(Records to process)

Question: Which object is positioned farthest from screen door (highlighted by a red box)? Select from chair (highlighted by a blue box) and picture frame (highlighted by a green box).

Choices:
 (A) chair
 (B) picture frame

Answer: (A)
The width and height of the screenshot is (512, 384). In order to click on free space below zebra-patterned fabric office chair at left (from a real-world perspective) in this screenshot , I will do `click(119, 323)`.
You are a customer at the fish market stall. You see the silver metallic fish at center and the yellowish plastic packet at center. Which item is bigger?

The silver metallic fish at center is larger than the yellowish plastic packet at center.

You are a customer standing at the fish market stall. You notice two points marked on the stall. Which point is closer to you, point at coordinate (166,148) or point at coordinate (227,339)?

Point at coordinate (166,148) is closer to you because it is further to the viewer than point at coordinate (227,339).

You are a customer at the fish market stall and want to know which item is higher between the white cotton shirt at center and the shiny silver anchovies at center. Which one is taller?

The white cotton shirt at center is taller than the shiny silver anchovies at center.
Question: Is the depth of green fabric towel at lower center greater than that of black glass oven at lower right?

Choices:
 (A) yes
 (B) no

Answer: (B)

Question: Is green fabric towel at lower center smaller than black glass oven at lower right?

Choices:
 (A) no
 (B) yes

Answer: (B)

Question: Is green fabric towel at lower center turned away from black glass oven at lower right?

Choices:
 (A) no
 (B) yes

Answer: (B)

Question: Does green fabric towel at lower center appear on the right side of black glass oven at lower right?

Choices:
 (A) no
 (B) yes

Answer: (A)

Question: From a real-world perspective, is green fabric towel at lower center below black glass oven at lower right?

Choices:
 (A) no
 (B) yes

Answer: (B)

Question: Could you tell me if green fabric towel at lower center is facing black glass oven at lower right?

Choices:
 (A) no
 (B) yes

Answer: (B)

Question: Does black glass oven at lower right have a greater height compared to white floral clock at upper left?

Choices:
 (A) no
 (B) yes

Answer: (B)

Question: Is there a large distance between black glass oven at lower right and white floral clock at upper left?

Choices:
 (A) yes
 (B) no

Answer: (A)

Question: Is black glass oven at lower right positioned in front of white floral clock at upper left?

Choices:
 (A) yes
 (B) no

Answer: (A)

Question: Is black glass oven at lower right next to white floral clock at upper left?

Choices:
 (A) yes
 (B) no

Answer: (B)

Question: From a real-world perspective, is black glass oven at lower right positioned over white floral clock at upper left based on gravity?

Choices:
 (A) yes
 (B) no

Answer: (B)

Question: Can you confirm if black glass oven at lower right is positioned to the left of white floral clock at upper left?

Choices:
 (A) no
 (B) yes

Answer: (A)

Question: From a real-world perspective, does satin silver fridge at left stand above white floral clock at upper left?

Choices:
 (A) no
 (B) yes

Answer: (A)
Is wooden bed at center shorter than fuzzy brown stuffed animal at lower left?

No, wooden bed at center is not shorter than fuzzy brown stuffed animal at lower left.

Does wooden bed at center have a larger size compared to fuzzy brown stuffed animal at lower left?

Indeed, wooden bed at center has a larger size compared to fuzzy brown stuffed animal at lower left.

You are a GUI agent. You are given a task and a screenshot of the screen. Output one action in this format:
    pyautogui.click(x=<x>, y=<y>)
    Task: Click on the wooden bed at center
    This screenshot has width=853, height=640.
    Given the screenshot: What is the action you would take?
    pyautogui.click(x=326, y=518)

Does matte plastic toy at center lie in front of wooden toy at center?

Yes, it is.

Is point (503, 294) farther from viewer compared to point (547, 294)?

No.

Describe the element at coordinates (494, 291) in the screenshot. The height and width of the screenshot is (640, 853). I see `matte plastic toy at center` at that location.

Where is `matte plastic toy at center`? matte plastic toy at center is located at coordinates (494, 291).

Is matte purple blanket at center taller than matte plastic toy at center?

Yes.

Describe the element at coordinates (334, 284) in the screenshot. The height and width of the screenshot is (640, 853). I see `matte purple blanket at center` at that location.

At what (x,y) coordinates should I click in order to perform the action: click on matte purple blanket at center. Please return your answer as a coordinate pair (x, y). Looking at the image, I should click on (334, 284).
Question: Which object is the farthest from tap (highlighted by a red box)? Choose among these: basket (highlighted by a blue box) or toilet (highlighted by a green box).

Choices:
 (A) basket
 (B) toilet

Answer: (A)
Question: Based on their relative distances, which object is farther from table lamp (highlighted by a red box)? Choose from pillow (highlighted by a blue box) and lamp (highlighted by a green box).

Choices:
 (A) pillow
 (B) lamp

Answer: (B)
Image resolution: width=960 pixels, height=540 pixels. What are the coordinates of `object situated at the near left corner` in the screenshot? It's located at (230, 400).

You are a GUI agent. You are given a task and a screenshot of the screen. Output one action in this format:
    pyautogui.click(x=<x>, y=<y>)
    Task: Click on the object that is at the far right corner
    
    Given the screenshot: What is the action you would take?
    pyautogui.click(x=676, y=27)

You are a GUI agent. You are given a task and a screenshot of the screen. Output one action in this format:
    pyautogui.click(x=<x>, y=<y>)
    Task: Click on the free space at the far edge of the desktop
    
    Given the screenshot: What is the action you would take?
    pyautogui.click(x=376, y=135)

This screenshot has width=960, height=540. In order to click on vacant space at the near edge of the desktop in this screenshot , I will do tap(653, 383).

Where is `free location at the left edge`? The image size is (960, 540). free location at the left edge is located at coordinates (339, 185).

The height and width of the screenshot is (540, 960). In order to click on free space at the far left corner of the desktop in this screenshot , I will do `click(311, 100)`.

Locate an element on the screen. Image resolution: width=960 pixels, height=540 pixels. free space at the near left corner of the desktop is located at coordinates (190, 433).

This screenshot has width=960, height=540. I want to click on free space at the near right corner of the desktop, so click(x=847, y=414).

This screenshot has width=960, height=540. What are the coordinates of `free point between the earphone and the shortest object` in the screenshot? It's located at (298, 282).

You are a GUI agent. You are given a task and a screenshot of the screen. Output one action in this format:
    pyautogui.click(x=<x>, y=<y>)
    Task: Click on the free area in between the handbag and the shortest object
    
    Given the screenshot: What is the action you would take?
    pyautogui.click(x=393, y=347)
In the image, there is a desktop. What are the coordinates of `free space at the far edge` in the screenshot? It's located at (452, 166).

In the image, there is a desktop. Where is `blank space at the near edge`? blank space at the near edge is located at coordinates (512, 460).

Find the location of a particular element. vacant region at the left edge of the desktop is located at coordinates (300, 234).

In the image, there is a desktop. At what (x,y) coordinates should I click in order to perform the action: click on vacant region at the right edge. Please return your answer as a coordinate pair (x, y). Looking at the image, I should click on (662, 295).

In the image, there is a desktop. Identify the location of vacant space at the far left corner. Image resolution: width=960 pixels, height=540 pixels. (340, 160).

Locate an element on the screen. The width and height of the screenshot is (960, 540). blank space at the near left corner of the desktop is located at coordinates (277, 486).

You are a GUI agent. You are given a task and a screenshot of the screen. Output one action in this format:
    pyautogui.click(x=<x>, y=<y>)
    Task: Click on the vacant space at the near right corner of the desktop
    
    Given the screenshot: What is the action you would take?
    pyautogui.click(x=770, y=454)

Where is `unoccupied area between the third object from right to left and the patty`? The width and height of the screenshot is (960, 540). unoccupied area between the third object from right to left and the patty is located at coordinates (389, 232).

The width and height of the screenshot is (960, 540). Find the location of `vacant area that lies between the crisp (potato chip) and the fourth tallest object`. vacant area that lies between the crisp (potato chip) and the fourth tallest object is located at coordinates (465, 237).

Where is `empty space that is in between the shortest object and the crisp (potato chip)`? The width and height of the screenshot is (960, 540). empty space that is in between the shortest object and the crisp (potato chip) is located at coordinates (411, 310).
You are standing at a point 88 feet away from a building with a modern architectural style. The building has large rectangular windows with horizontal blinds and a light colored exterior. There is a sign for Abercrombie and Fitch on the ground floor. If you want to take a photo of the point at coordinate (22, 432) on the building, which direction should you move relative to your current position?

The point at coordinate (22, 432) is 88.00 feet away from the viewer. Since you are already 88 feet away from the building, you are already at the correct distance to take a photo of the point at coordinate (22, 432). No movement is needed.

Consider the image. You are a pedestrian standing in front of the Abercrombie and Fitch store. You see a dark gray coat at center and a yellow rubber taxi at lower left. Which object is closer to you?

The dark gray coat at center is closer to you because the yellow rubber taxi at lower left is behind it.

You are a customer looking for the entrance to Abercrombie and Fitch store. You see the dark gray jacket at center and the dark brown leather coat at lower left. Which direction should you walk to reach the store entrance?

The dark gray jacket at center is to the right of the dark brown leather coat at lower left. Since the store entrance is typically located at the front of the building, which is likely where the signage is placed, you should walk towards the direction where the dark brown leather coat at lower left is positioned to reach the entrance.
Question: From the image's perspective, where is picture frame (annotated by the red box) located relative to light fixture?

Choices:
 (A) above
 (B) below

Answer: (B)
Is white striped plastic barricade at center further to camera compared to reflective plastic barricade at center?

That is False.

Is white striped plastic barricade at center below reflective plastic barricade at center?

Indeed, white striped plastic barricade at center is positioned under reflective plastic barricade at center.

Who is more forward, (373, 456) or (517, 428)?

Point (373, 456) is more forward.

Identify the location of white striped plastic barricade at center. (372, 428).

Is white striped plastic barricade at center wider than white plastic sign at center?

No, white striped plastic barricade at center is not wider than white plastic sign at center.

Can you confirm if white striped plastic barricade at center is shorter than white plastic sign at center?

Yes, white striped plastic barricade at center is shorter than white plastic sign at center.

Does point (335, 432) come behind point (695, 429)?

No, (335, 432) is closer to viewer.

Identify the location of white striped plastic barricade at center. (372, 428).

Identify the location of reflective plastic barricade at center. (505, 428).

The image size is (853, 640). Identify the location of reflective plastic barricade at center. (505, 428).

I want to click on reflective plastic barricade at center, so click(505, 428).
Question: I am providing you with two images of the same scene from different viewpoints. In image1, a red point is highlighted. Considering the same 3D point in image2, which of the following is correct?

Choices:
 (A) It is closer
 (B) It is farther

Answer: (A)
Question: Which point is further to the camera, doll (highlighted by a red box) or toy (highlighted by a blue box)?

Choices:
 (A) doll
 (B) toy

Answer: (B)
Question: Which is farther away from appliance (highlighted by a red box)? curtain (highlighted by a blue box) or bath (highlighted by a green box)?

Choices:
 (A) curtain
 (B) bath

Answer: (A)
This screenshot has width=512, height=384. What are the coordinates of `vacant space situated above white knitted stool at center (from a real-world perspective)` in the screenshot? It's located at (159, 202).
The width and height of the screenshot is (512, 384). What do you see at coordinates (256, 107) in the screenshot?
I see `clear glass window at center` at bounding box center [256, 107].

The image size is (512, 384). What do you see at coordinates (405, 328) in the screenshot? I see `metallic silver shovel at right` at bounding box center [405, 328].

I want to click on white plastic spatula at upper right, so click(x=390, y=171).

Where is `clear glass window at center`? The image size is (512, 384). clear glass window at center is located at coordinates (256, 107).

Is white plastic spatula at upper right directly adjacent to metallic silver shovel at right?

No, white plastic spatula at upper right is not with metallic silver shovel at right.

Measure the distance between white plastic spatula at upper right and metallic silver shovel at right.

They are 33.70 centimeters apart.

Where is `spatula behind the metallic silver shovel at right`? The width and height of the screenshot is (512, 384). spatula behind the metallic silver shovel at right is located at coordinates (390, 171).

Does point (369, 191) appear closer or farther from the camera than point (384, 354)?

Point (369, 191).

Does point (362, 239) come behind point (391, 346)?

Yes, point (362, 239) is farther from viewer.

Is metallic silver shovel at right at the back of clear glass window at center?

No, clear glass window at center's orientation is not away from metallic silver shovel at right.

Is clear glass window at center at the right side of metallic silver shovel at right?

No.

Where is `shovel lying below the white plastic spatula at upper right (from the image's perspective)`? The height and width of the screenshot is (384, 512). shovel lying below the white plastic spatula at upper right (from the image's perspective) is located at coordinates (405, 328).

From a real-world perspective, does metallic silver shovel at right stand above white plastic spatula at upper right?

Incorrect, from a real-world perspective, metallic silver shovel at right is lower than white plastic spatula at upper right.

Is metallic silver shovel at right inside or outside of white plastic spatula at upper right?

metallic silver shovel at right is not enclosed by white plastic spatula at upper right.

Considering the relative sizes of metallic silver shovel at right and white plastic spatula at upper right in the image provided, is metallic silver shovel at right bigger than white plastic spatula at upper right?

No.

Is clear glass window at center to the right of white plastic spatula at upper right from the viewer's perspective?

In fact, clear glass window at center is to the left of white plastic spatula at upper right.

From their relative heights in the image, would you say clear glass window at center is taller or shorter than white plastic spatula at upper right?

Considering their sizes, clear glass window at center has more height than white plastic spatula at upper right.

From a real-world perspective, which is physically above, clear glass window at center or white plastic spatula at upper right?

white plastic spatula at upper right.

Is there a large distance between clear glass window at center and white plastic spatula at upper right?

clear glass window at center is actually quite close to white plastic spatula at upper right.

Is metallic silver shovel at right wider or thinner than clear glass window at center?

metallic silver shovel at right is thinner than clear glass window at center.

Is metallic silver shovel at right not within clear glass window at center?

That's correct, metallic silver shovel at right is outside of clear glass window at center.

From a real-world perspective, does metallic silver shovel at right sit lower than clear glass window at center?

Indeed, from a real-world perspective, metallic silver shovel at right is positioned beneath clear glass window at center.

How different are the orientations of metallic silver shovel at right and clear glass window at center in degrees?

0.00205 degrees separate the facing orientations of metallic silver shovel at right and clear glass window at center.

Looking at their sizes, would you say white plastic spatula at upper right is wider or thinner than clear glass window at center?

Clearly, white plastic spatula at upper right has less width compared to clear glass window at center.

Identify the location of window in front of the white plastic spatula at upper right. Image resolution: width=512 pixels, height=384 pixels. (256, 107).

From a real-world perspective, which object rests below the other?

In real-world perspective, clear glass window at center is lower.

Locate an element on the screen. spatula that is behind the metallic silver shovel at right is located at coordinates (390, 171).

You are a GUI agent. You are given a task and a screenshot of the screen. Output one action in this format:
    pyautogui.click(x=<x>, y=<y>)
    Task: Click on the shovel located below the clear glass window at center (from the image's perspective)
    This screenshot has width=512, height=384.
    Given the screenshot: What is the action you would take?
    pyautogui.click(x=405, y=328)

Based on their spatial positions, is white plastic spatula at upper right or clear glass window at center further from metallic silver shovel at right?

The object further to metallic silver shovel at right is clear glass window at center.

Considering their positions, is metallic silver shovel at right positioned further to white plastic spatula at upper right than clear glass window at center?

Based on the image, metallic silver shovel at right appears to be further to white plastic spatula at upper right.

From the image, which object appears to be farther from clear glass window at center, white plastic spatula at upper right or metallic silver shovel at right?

(End Records to process)

_Task description_: Rewrite the entries starting at the line that contains "Does point (362, 239)" and ending after the line that contains "Considering their sizes, clear", changing "metallic silver shovel" to "steel garden shovel" and keeping everything else the same.

_Answer to this task_:
Does point (362, 239) come behind point (391, 346)?

Yes, point (362, 239) is farther from viewer.

Is steel garden shovel at right at the back of clear glass window at center?

No, clear glass window at center's orientation is not away from steel garden shovel at right.

Is clear glass window at center at the right side of steel garden shovel at right?

No.

Where is `shovel lying below the white plastic spatula at upper right (from the image's perspective)`? The height and width of the screenshot is (384, 512). shovel lying below the white plastic spatula at upper right (from the image's perspective) is located at coordinates (405, 328).

From a real-world perspective, does steel garden shovel at right stand above white plastic spatula at upper right?

Incorrect, from a real-world perspective, steel garden shovel at right is lower than white plastic spatula at upper right.

Is steel garden shovel at right inside or outside of white plastic spatula at upper right?

steel garden shovel at right is not enclosed by white plastic spatula at upper right.

Considering the relative sizes of steel garden shovel at right and white plastic spatula at upper right in the image provided, is steel garden shovel at right bigger than white plastic spatula at upper right?

No.

Is clear glass window at center to the right of white plastic spatula at upper right from the viewer's perspective?

In fact, clear glass window at center is to the left of white plastic spatula at upper right.

From their relative heights in the image, would you say clear glass window at center is taller or shorter than white plastic spatula at upper right?

Considering their sizes, clear glass window at center has more height than white plastic spatula at upper right.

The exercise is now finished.